Your task is to transcribe the lines from the start of the data below through the line containing "black plane [325,388,416,457]", inclusive, exactly as they stand and without the pictures.
MATERIALS PROVIDED below:
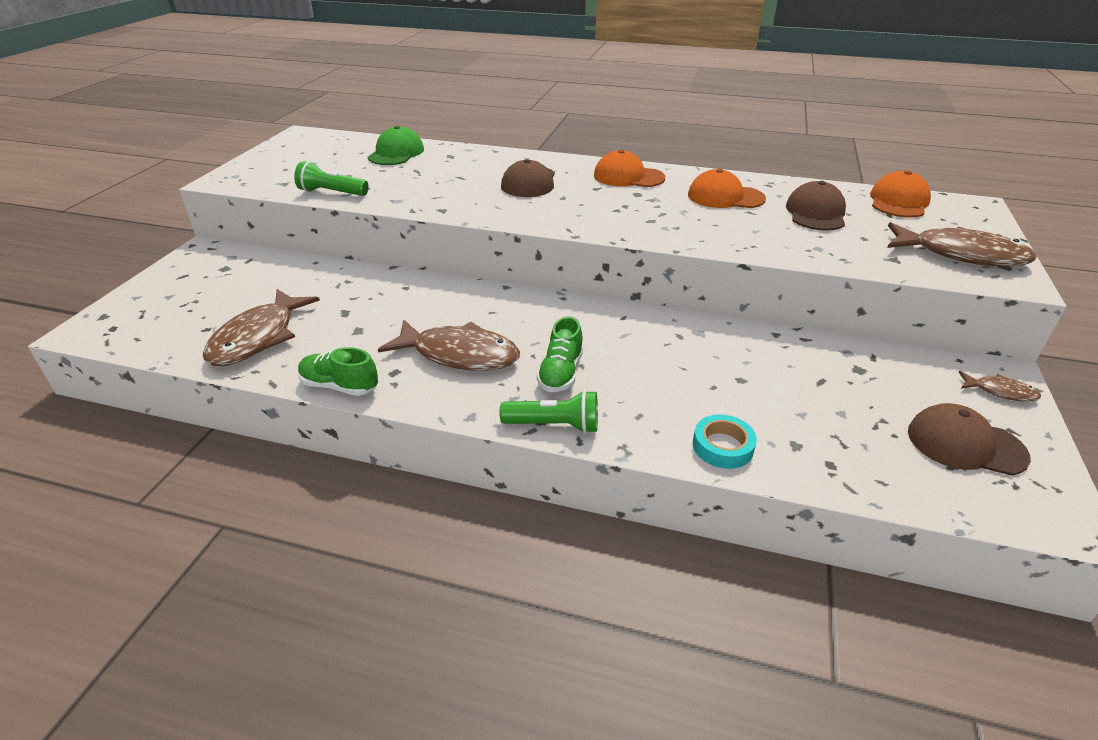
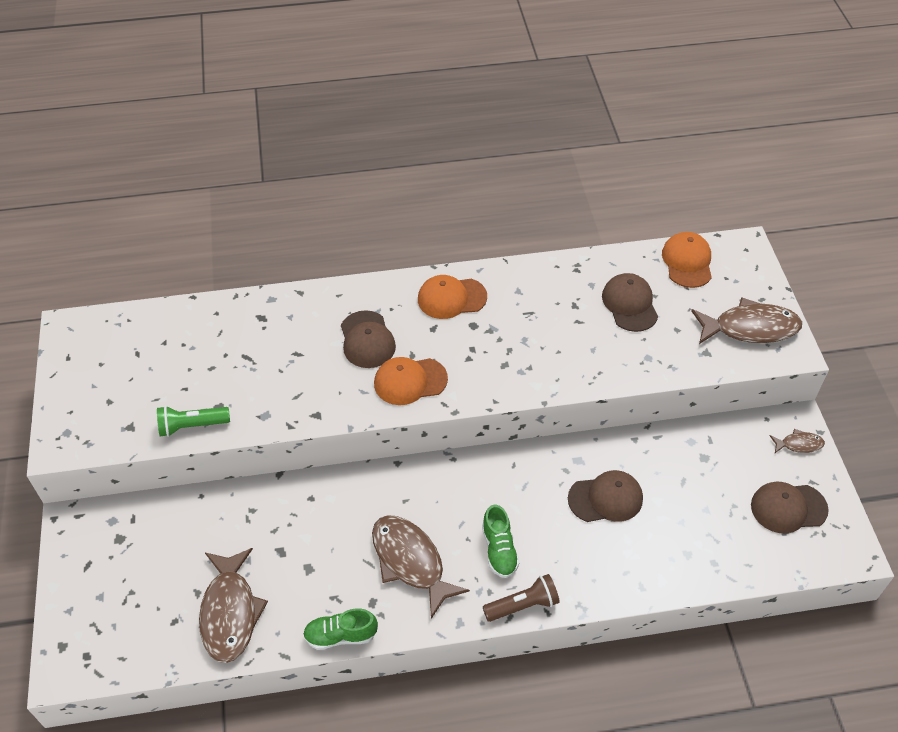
camera: 25 degrees left, 15 degrees up
green cap [368,126,424,165] -> none
brown fish [378,320,520,371] -> brown fish turned 120 degrees counterclockwise [372,515,470,619]
green flashlight [500,390,598,433] -> brown flashlight [483,574,560,622]
orange cap [688,169,766,208] -> orange cap moved to [374,357,448,405]
turquoise tape [693,415,757,469] -> none
none -> brown cap [568,470,643,522]

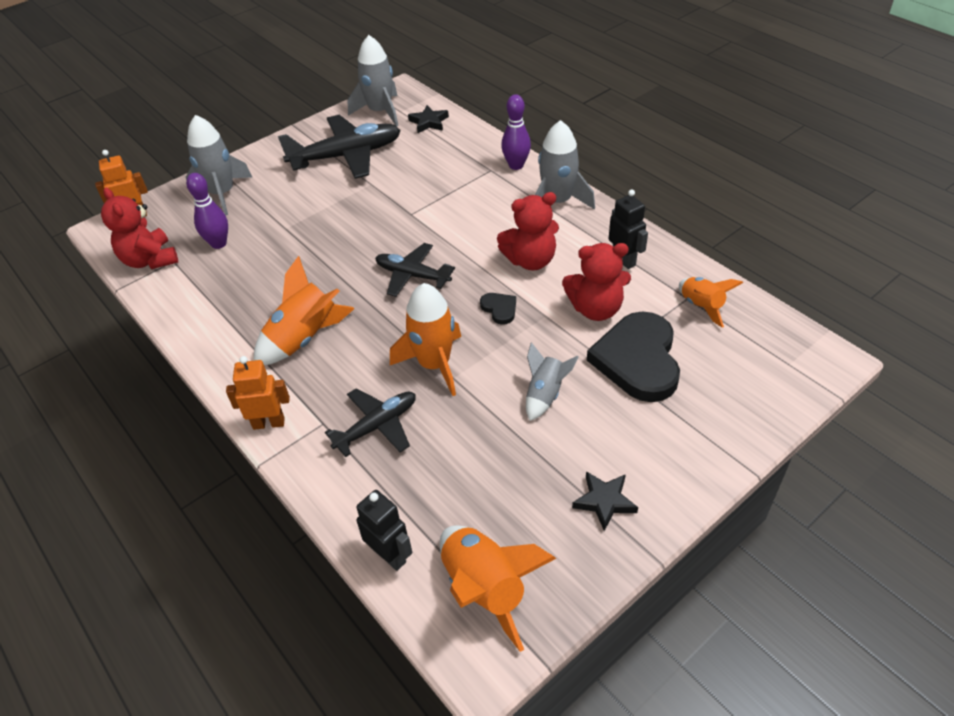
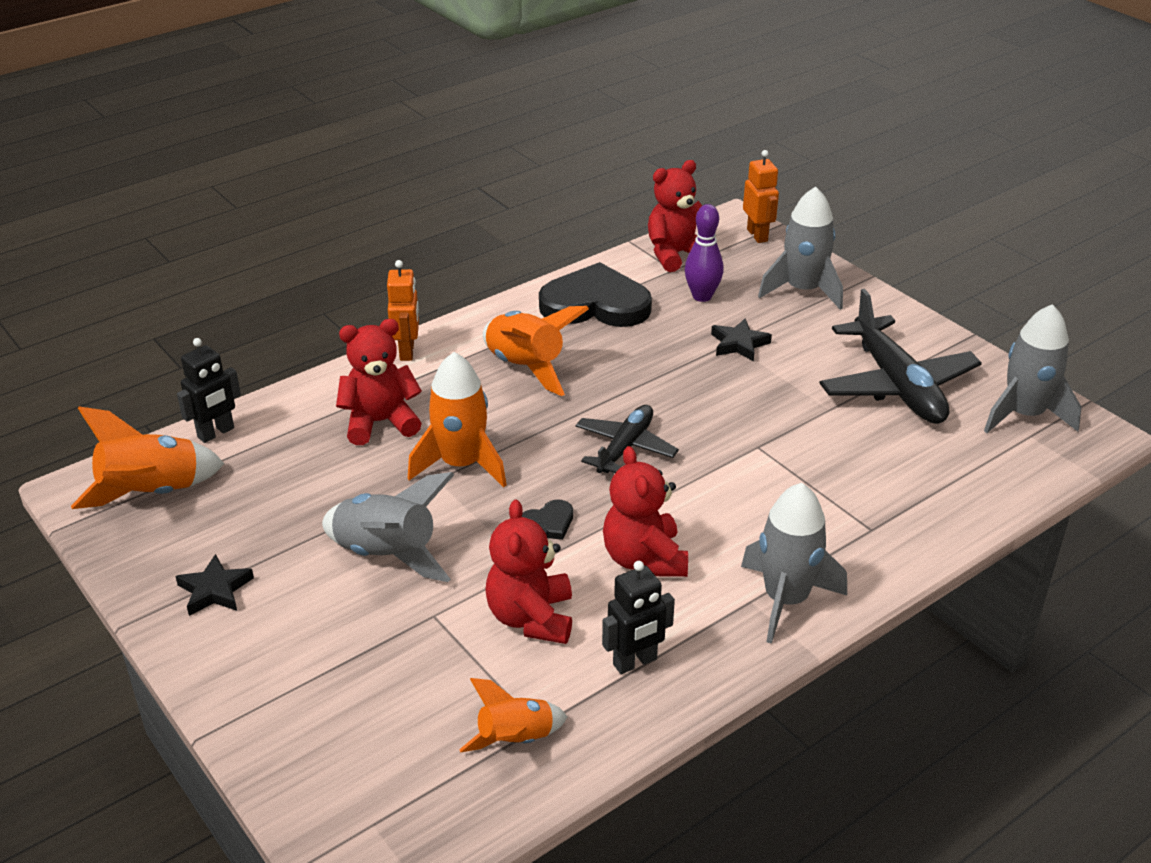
camera: 90 degrees right, 10 degrees down
black plane [325,388,416,457] -> red teddy bear [336,319,422,445]
black star [408,105,449,133] -> black star moved to [711,319,772,362]
purple bowling pin [501,94,531,170] -> none
grey rocket [526,342,579,421] -> grey rocket [322,472,454,582], size x1.61
black heart [587,311,680,402] -> black heart moved to [539,262,652,327]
End of MATERIALS PROVIDED.
=== EXPECTED OUTPUT ===
camera: 25 degrees left, 15 degrees up
green cap [368,126,424,165] -> none
brown fish [378,320,520,371] -> brown fish turned 120 degrees counterclockwise [372,515,470,619]
green flashlight [500,390,598,433] -> brown flashlight [483,574,560,622]
orange cap [688,169,766,208] -> orange cap moved to [374,357,448,405]
turquoise tape [693,415,757,469] -> none
none -> brown cap [568,470,643,522]

camera: 90 degrees right, 10 degrees down
black plane [325,388,416,457] -> red teddy bear [336,319,422,445]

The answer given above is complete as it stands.